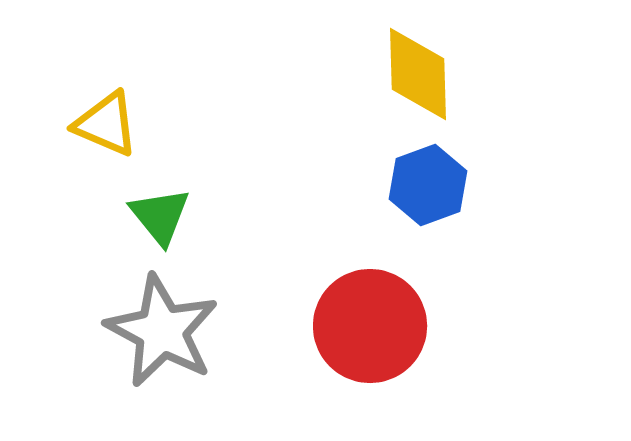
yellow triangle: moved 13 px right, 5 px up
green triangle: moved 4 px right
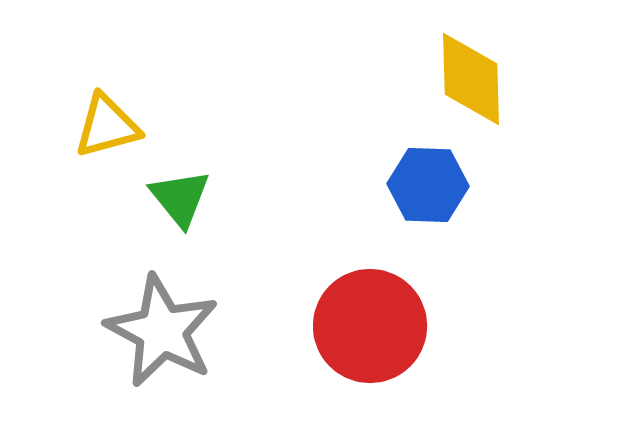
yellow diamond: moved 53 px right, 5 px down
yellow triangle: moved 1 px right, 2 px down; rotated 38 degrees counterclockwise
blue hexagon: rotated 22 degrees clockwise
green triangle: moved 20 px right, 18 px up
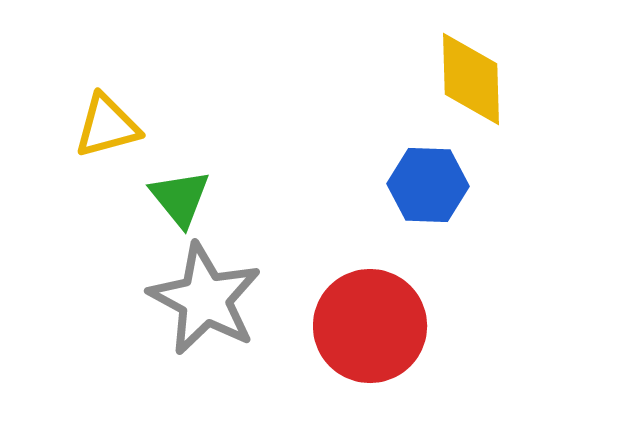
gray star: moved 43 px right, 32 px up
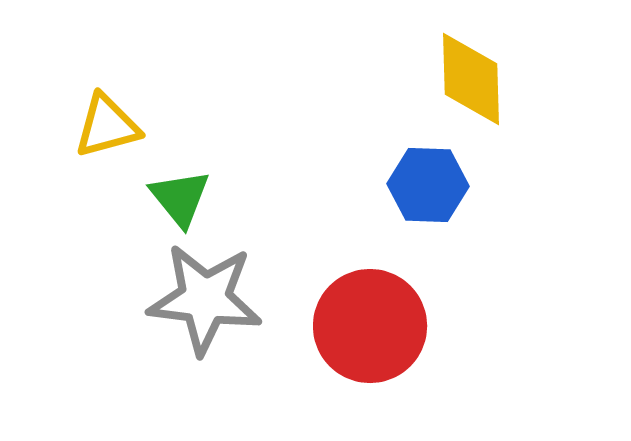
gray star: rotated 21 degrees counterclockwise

========================================

THE EXERCISE: Print all of the rows above word for word, but leave out the pictures.

OUTPUT:
yellow triangle: moved 13 px right, 5 px up
green triangle: moved 4 px right
yellow diamond: moved 53 px right, 5 px down
yellow triangle: moved 1 px right, 2 px down; rotated 38 degrees counterclockwise
blue hexagon: rotated 22 degrees clockwise
green triangle: moved 20 px right, 18 px up
gray star: moved 43 px right, 32 px up
gray star: rotated 21 degrees counterclockwise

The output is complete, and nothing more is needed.